(AVAILABLE RECORDS begins)

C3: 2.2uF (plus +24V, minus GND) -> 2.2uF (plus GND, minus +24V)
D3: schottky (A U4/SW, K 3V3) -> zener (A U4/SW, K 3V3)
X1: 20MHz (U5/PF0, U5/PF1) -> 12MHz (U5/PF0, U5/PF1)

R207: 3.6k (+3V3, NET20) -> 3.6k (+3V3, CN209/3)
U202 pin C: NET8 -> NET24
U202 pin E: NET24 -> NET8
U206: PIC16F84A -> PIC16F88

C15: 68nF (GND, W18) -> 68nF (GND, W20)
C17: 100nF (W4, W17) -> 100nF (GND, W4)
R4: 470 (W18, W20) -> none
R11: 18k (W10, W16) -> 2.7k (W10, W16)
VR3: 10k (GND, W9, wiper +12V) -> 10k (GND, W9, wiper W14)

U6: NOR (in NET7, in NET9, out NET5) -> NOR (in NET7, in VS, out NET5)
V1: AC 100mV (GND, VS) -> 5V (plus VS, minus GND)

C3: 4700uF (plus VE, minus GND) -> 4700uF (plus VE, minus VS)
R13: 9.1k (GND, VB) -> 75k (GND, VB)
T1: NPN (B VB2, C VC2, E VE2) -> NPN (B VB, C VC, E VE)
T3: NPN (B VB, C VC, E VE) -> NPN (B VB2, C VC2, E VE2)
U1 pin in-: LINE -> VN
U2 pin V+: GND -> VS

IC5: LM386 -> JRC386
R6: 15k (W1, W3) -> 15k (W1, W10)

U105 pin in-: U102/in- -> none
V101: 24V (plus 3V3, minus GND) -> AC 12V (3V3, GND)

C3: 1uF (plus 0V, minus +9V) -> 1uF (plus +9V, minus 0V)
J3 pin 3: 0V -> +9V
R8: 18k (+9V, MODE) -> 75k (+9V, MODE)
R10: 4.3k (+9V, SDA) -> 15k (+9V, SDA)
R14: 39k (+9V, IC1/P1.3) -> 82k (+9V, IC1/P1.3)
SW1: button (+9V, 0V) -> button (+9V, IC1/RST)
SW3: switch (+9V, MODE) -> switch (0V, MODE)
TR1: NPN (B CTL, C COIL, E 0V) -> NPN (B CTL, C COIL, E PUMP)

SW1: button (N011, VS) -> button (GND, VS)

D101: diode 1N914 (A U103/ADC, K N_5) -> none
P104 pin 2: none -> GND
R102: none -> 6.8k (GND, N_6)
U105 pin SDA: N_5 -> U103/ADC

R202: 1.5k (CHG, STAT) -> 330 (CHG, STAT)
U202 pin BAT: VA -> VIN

(AVAILABLE RECORDS ends)

WORK REQUIRED:
All that is needed is the exact run of lines above from the line containing "U202 pin C: NET8 -> NET24" through the line containing "VR3: 10k (GND, W9, wiper", both of them included.

RESPONSE:
U202 pin C: NET8 -> NET24
U202 pin E: NET24 -> NET8
U206: PIC16F84A -> PIC16F88

C15: 68nF (GND, W18) -> 68nF (GND, W20)
C17: 100nF (W4, W17) -> 100nF (GND, W4)
R4: 470 (W18, W20) -> none
R11: 18k (W10, W16) -> 2.7k (W10, W16)
VR3: 10k (GND, W9, wiper +12V) -> 10k (GND, W9, wiper W14)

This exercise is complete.